▶

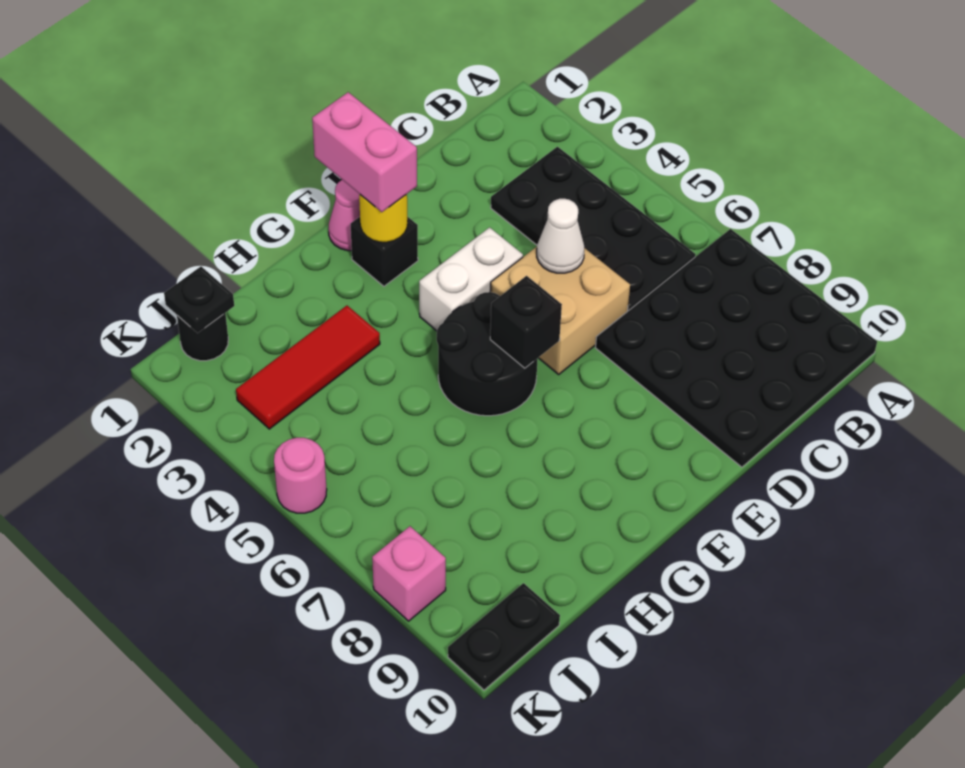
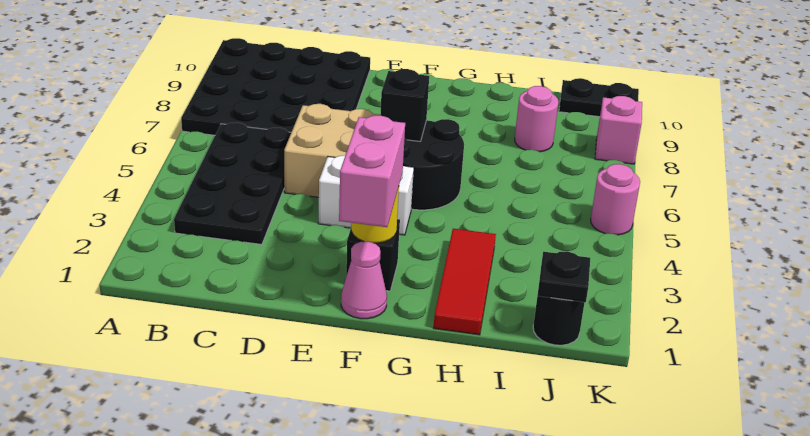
white cone D5 level 2 -> none
red tile H3:J3 level 1 -> red tile H1:H3 level 1
none -> pink round brick I8 level 1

◀

Return the lines above exactly; the images are not part of the copy.

> ANSWER:
white cone D5 level 2 -> none
red tile H3:J3 level 1 -> red tile H1:H3 level 1
none -> pink round brick I8 level 1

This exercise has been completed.